> _Activity_:
Check every line below for the string "DGND". Copy the ones that have it.

> _Provided records_:

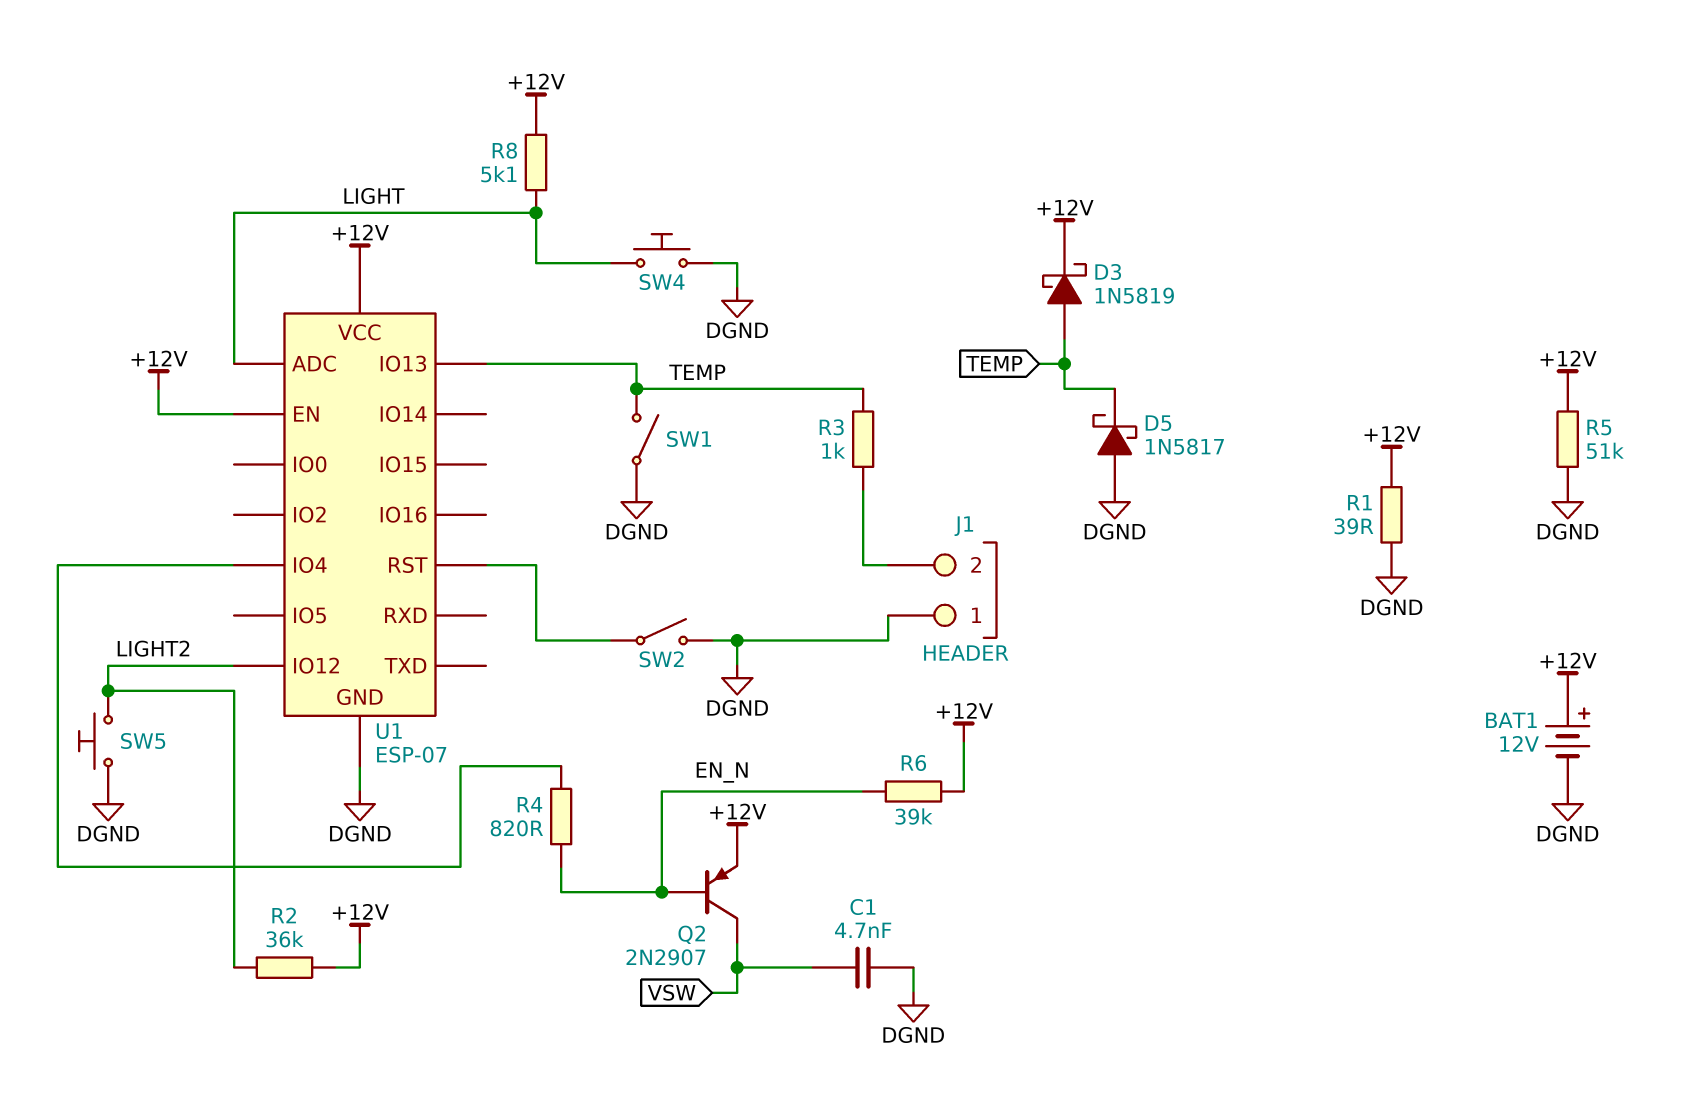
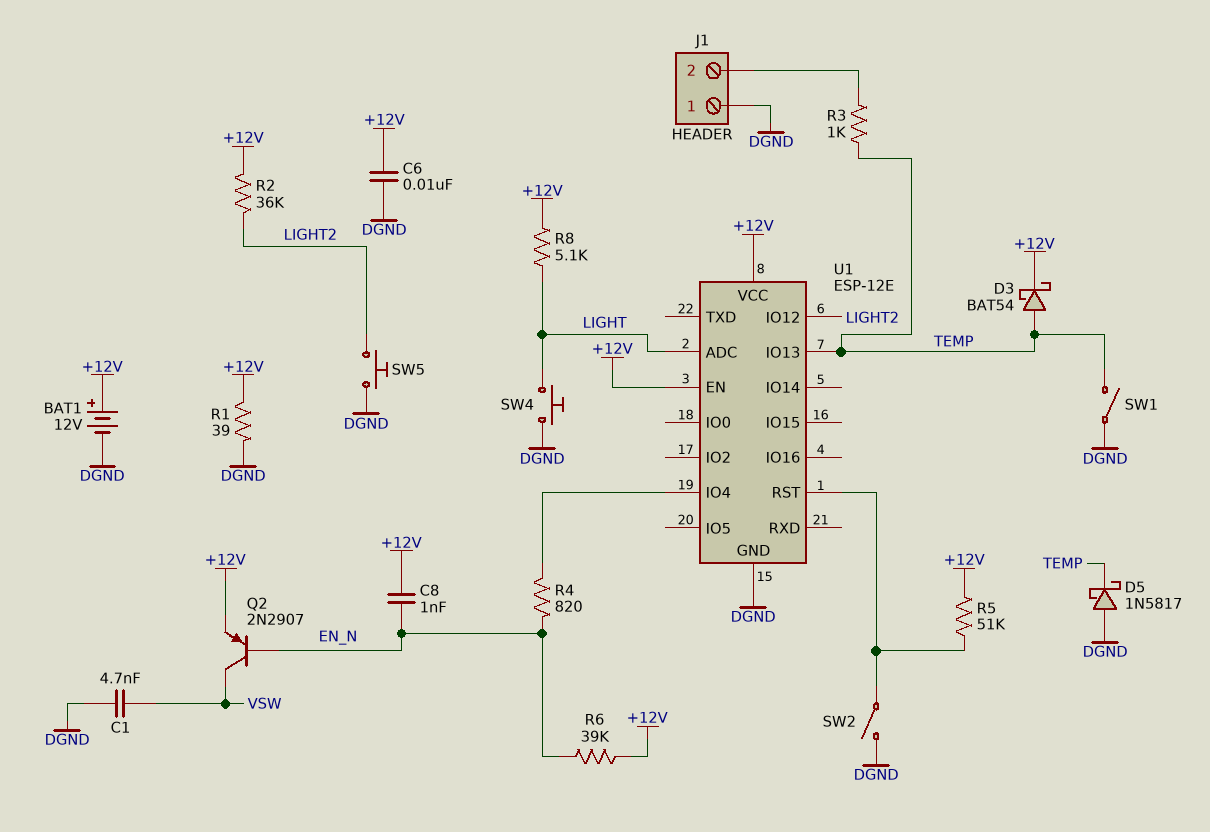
C6: none -> 10nF (+12V, DGND)
C8: none -> 1nF (+12V, EN_N)
D3: schottky 1N5819 (A TEMP, K +12V) -> schottky BAT54 (A TEMP, K +12V)
R5: 51k (+12V, DGND) -> 51k (+12V, U1/RST)
U1: ESP-07 -> ESP-12E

> _Result for this exercise_:
C6: none -> 10nF (+12V, DGND)
R5: 51k (+12V, DGND) -> 51k (+12V, U1/RST)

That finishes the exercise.